--- START The data ---
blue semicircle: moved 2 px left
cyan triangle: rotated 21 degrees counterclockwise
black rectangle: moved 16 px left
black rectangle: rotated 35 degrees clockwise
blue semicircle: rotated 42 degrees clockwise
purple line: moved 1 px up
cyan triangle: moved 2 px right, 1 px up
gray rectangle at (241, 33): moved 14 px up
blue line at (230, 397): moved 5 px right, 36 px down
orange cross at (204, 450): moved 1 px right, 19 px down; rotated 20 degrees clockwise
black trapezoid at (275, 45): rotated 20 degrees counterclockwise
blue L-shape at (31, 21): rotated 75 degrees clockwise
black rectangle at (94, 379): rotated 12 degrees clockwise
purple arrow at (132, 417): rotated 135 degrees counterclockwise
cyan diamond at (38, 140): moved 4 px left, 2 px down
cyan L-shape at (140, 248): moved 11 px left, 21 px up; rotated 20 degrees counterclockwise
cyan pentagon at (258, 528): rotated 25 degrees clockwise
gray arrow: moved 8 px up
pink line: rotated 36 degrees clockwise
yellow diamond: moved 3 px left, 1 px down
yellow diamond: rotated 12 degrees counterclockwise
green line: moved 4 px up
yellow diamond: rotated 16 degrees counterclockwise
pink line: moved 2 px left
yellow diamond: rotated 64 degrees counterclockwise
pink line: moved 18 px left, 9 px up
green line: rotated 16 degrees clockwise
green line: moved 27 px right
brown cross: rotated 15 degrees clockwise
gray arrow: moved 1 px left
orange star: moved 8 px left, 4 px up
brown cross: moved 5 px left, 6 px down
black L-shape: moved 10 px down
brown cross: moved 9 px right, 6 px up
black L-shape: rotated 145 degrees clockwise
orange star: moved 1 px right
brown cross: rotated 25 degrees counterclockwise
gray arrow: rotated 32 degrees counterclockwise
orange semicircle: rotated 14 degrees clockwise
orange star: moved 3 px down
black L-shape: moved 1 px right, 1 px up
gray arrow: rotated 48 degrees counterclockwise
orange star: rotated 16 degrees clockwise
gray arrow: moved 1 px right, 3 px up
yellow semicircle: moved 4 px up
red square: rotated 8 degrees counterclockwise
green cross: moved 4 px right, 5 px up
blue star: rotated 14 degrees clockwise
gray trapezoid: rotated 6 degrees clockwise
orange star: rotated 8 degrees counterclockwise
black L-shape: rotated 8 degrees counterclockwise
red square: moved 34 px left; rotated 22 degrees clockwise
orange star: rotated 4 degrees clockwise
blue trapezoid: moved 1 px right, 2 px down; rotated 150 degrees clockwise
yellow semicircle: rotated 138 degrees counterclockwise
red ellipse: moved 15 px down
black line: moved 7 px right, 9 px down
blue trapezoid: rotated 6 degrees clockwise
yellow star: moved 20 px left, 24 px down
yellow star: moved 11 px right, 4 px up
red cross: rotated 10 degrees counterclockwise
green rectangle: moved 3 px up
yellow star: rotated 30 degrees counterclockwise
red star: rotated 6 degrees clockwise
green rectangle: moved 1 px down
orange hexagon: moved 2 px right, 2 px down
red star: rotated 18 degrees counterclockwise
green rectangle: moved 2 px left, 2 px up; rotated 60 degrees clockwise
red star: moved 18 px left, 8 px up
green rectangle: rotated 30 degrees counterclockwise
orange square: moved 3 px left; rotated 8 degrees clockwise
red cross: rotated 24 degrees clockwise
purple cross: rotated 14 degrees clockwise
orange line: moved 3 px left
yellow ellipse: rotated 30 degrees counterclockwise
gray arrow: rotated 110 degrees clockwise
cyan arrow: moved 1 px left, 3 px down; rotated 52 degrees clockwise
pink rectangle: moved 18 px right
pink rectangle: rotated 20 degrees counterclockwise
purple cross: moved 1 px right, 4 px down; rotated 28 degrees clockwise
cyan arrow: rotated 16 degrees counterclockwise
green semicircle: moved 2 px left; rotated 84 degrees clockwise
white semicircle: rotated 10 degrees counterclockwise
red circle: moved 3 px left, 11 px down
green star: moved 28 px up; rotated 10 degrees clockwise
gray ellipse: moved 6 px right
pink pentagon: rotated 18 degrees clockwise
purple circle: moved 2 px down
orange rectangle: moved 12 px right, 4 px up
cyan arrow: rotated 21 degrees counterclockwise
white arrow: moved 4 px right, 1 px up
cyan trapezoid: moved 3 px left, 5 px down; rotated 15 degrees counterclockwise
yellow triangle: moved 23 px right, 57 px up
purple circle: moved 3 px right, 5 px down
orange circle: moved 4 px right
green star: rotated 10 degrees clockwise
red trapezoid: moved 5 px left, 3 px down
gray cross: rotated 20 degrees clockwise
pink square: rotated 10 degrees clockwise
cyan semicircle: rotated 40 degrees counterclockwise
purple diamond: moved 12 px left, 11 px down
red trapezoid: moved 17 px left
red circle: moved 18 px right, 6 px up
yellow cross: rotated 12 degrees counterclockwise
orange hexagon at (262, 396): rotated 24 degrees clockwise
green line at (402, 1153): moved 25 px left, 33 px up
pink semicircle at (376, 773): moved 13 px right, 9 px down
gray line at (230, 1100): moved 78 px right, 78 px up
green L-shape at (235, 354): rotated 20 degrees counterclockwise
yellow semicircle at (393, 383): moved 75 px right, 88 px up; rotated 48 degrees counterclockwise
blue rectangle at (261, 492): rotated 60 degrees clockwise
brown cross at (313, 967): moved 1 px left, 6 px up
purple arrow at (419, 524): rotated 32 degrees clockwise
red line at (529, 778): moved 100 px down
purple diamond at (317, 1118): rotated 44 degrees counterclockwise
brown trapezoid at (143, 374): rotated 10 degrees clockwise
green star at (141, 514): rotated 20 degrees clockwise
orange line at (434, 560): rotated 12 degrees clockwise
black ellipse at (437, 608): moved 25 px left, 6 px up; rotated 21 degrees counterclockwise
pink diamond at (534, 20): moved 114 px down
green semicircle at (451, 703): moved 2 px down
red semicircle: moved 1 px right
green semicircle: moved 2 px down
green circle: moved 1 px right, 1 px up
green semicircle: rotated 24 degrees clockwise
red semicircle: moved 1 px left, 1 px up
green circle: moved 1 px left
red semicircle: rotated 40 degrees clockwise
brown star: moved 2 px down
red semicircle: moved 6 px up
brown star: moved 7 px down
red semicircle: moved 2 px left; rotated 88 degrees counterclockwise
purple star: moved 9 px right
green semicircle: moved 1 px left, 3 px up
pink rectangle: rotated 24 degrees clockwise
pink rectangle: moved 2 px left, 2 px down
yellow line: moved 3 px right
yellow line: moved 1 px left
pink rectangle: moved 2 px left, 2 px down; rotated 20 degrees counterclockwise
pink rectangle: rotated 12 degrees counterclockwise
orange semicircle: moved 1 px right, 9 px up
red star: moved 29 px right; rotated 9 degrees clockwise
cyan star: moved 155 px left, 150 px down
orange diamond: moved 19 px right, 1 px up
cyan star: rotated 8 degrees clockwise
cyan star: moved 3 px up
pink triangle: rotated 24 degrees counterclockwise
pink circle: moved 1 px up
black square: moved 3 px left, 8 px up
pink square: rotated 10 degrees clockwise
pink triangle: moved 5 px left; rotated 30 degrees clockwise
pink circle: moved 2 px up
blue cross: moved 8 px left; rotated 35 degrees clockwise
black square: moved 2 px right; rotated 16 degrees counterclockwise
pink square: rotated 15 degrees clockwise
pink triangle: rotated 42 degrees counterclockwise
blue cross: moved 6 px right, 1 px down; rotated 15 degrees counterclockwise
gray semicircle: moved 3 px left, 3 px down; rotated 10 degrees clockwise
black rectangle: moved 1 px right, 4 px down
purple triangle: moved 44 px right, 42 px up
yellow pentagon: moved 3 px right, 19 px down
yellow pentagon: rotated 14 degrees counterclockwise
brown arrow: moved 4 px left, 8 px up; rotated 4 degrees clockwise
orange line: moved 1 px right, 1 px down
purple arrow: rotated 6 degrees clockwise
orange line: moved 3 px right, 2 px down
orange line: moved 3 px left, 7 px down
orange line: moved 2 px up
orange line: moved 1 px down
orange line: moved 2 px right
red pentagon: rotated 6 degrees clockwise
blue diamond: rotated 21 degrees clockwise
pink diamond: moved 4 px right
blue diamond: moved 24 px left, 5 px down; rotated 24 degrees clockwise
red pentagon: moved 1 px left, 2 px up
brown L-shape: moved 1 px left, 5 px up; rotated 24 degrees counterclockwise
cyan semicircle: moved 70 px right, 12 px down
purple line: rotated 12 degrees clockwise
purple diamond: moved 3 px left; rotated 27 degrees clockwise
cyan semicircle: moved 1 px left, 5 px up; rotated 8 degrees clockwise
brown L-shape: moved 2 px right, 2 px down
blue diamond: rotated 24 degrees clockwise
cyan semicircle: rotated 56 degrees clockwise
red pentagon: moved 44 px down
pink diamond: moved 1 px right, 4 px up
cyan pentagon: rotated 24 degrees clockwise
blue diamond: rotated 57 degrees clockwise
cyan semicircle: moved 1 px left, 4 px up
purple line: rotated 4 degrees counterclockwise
--- END The data ---
» Task instructions: Copy out, word for word, the entries above from the very first line through the line containing "purple line: moved 1 px up", including both ends.

» Task result:
blue semicircle: moved 2 px left
cyan triangle: rotated 21 degrees counterclockwise
black rectangle: moved 16 px left
black rectangle: rotated 35 degrees clockwise
blue semicircle: rotated 42 degrees clockwise
purple line: moved 1 px up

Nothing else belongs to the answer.